* **ACTIVITY**
Print the data below exactly as it stands, and keep the pictures out.

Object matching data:
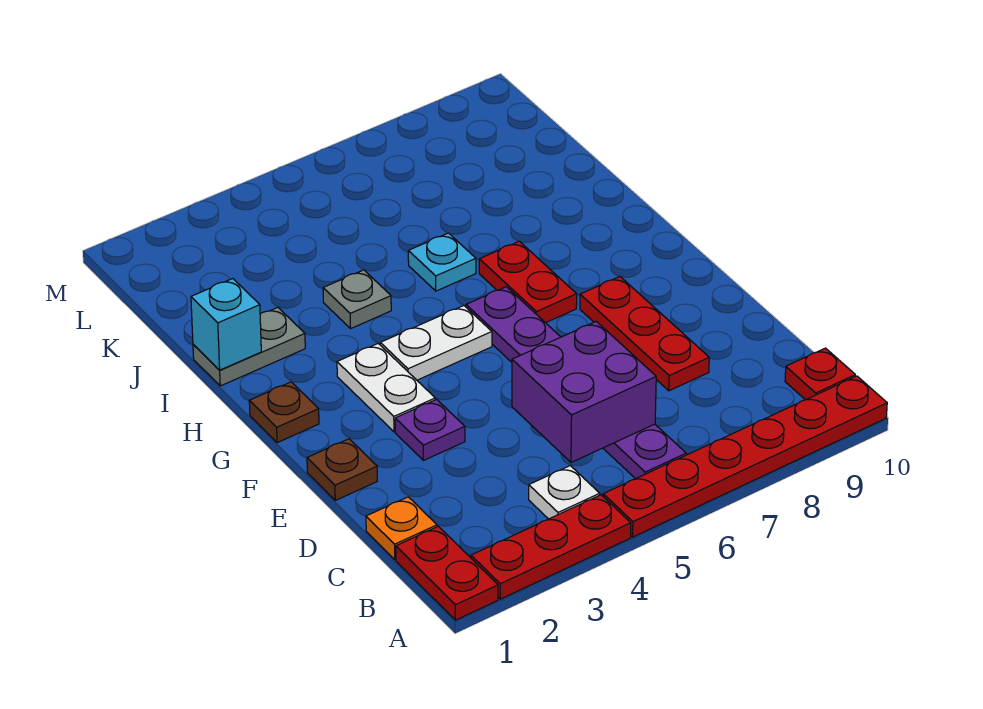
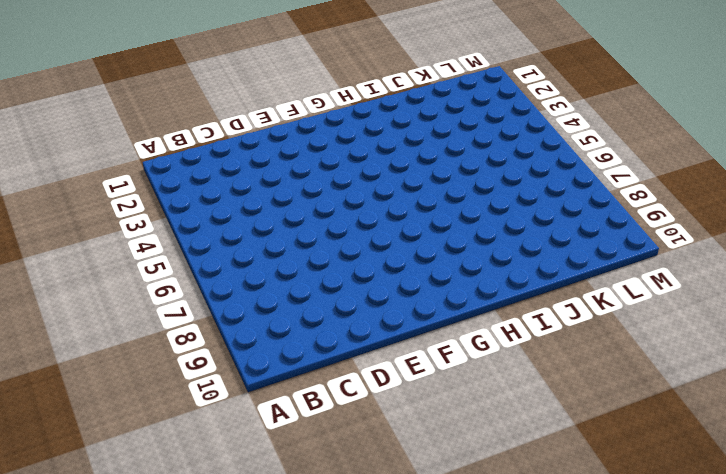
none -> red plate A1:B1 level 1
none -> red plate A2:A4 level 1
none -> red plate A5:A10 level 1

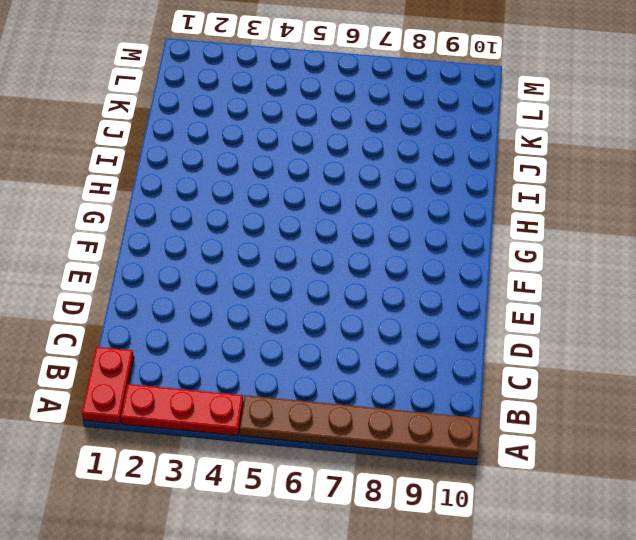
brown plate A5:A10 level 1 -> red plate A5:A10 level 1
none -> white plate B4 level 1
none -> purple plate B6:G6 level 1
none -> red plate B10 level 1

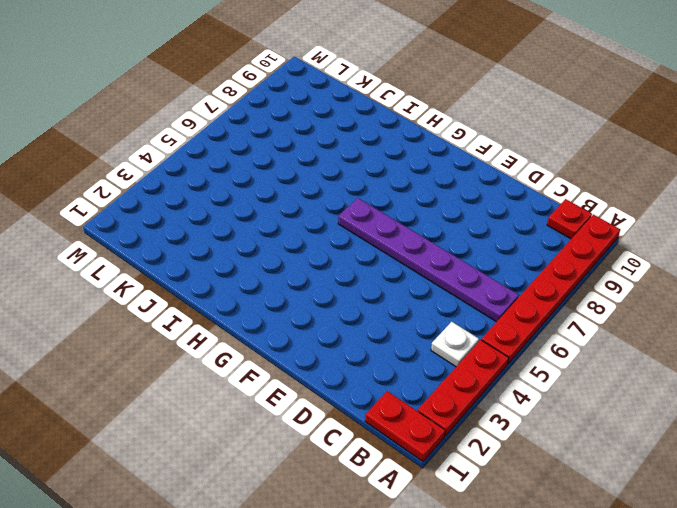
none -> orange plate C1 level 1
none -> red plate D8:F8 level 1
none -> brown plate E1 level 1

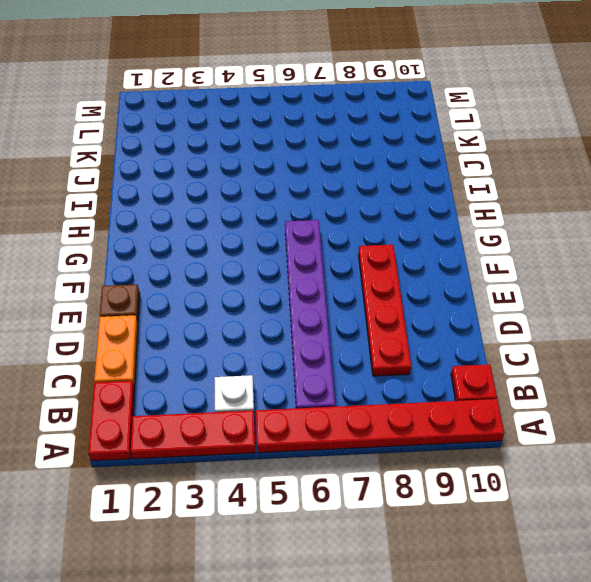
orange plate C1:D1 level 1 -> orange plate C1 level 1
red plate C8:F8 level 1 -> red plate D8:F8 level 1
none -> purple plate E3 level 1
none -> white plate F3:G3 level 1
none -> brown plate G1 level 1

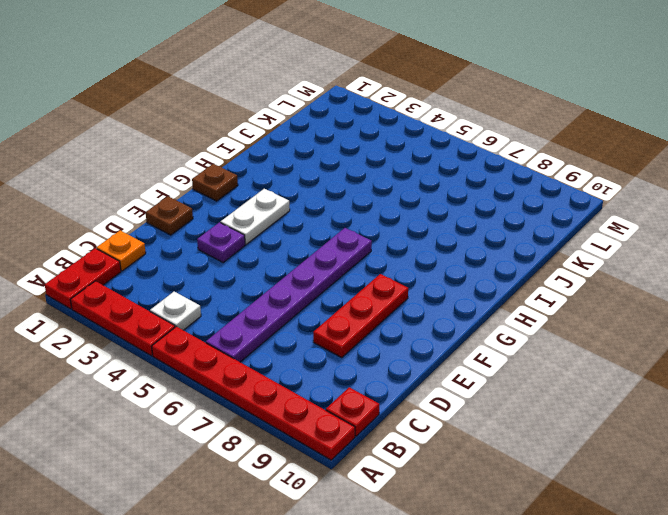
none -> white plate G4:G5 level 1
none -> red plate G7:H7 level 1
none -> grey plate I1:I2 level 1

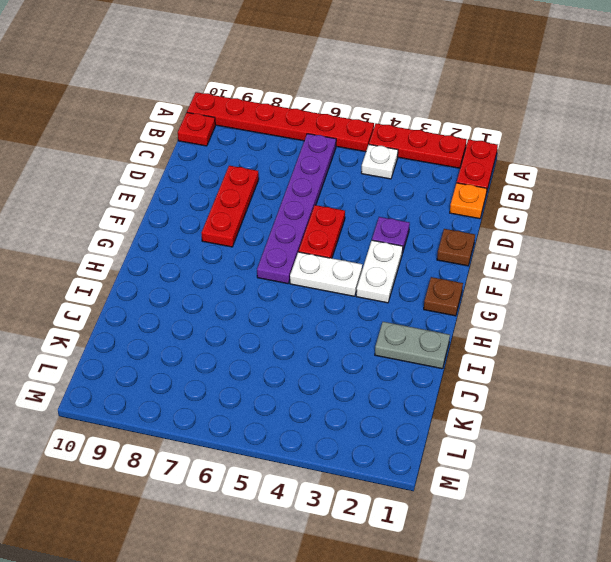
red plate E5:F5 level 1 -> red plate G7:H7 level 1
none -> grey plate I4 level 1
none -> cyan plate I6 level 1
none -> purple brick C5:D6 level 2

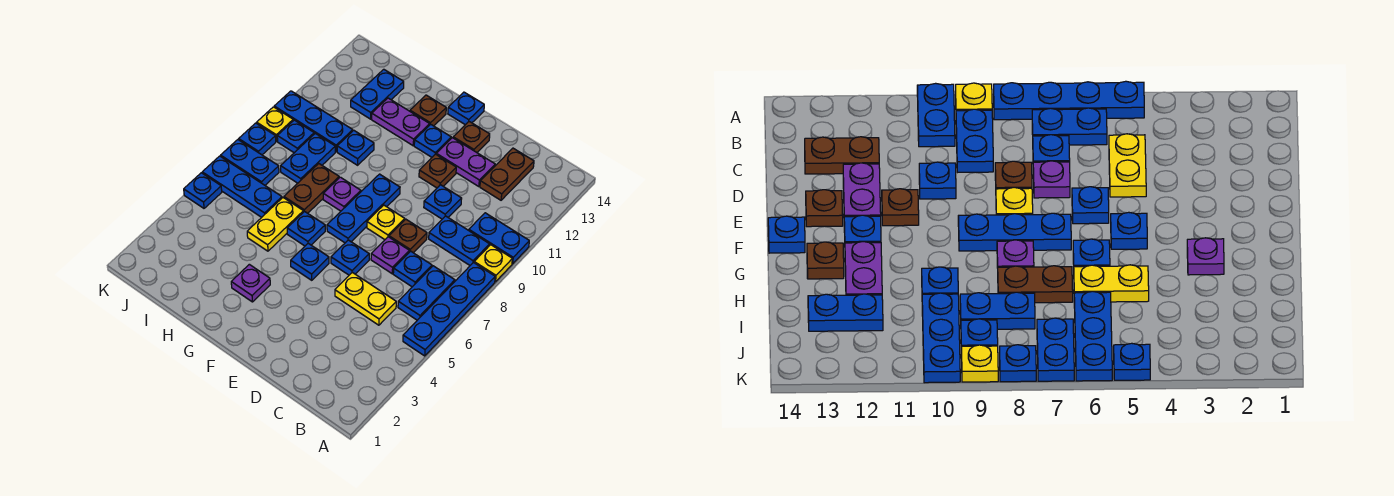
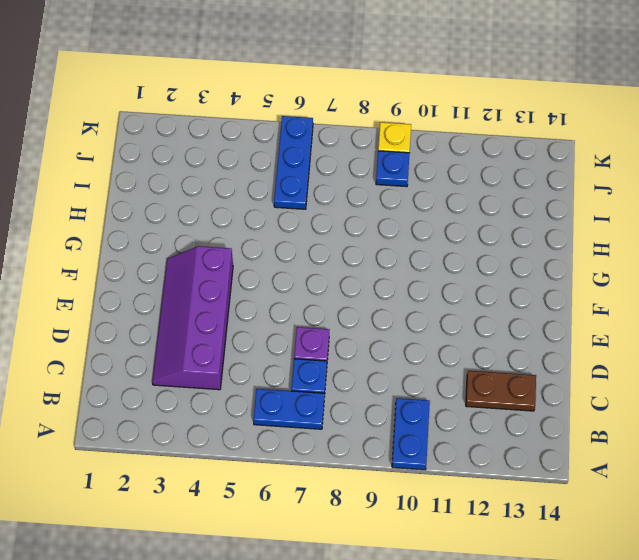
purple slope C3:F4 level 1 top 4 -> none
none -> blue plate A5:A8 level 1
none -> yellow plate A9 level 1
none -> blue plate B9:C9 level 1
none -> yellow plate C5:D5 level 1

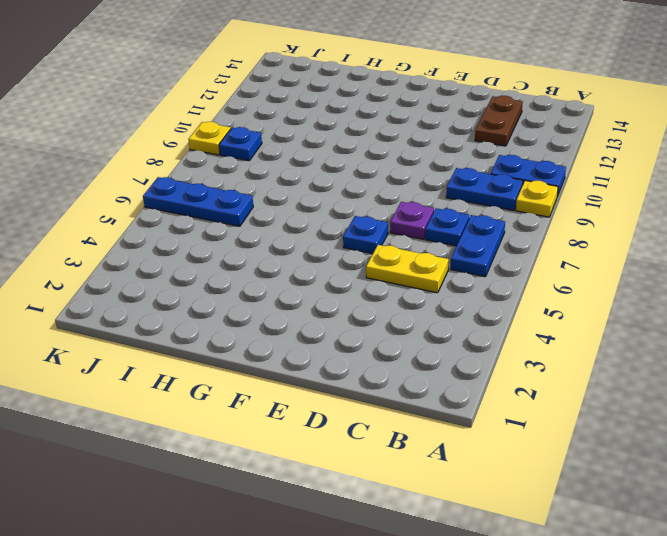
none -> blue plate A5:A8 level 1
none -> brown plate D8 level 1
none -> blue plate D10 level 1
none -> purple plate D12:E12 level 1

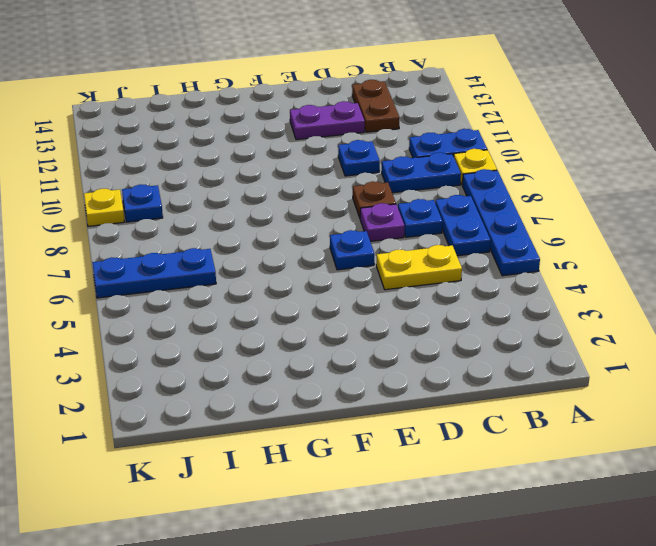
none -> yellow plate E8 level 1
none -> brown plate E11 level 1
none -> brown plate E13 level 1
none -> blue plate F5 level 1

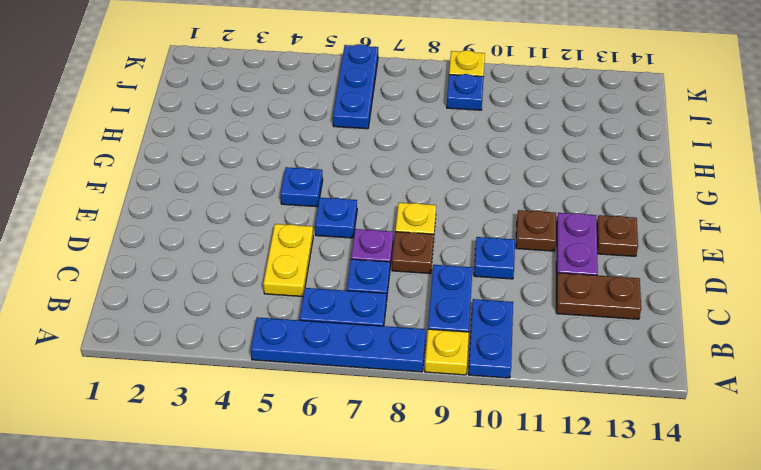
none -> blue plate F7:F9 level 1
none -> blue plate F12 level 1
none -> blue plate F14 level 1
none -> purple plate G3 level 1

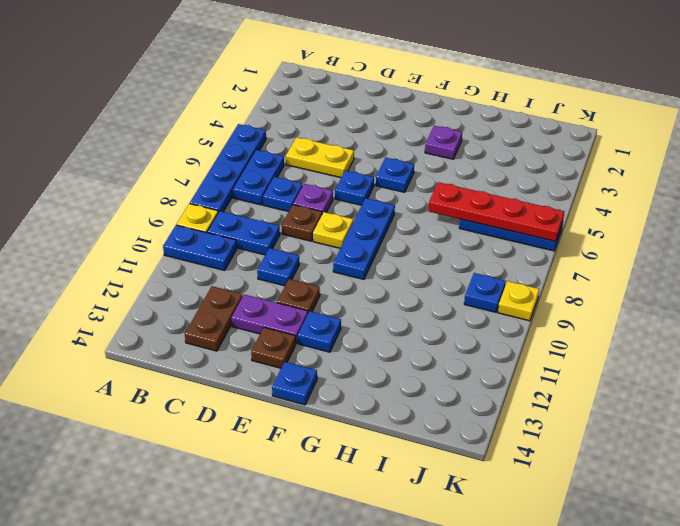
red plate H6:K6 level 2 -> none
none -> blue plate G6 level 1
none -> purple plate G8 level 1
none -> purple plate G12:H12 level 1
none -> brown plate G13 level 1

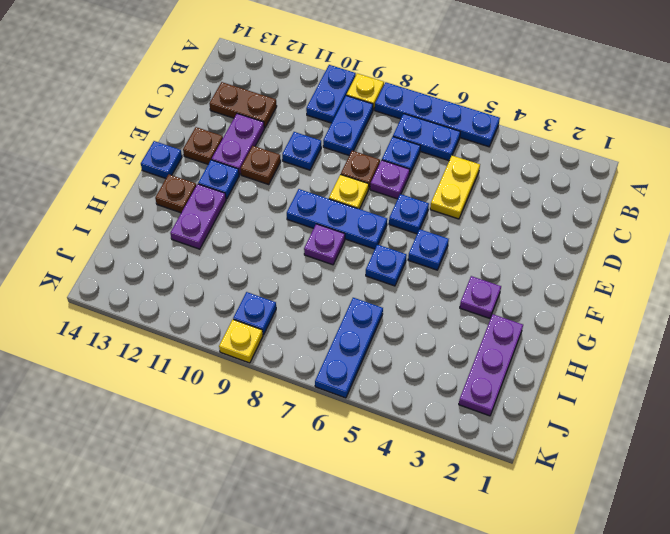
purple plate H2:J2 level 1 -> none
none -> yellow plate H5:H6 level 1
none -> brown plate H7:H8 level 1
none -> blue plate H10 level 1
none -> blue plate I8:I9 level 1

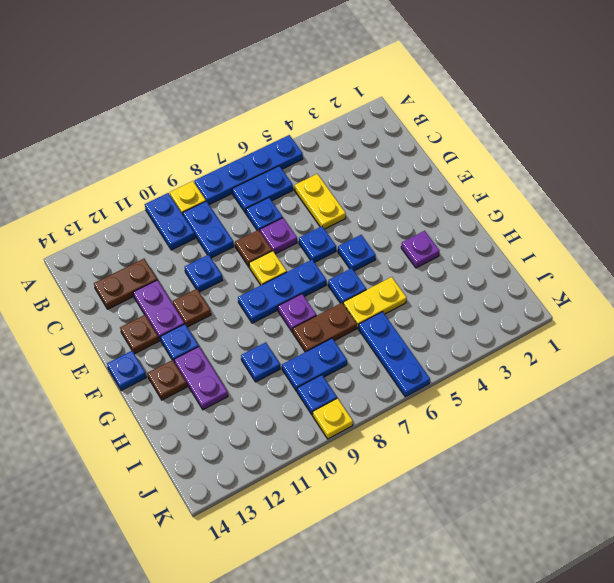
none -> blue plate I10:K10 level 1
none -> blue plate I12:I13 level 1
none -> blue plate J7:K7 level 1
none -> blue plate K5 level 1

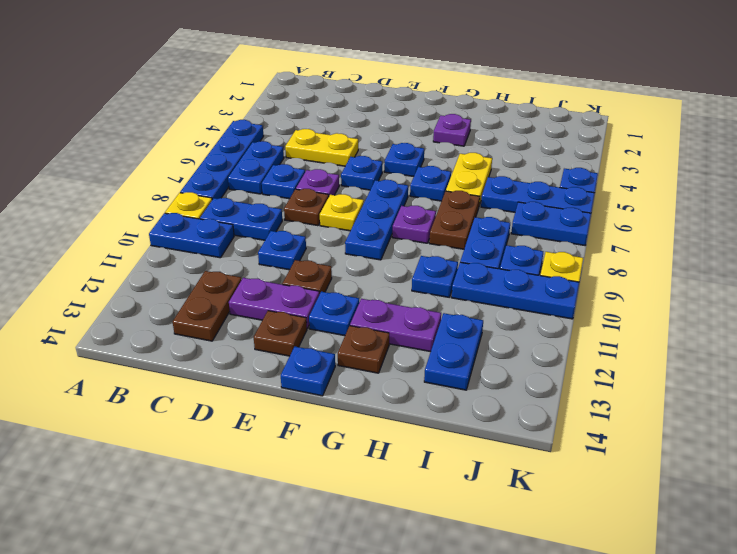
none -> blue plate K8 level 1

* **OUTPUT OF THE EXERCISE**
none -> red plate A1:B1 level 1
none -> red plate A2:A4 level 1
none -> red plate A5:A10 level 1

brown plate A5:A10 level 1 -> red plate A5:A10 level 1
none -> white plate B4 level 1
none -> purple plate B6:G6 level 1
none -> red plate B10 level 1

none -> orange plate C1 level 1
none -> red plate D8:F8 level 1
none -> brown plate E1 level 1

orange plate C1:D1 level 1 -> orange plate C1 level 1
red plate C8:F8 level 1 -> red plate D8:F8 level 1
none -> purple plate E3 level 1
none -> white plate F3:G3 level 1
none -> brown plate G1 level 1

none -> white plate G4:G5 level 1
none -> red plate G7:H7 level 1
none -> grey plate I1:I2 level 1

red plate E5:F5 level 1 -> red plate G7:H7 level 1
none -> grey plate I4 level 1
none -> cyan plate I6 level 1
none -> purple brick C5:D6 level 2

purple slope C3:F4 level 1 top 4 -> none
none -> blue plate A5:A8 level 1
none -> yellow plate A9 level 1
none -> blue plate B9:C9 level 1
none -> yellow plate C5:D5 level 1

none -> blue plate A5:A8 level 1
none -> brown plate D8 level 1
none -> blue plate D10 level 1
none -> purple plate D12:E12 level 1

none -> yellow plate E8 level 1
none -> brown plate E11 level 1
none -> brown plate E13 level 1
none -> blue plate F5 level 1

none -> blue plate F7:F9 level 1
none -> blue plate F12 level 1
none -> blue plate F14 level 1
none -> purple plate G3 level 1

red plate H6:K6 level 2 -> none
none -> blue plate G6 level 1
none -> purple plate G8 level 1
none -> purple plate G12:H12 level 1
none -> brown plate G13 level 1

purple plate H2:J2 level 1 -> none
none -> yellow plate H5:H6 level 1
none -> brown plate H7:H8 level 1
none -> blue plate H10 level 1
none -> blue plate I8:I9 level 1

none -> blue plate I10:K10 level 1
none -> blue plate I12:I13 level 1
none -> blue plate J7:K7 level 1
none -> blue plate K5 level 1

none -> blue plate K8 level 1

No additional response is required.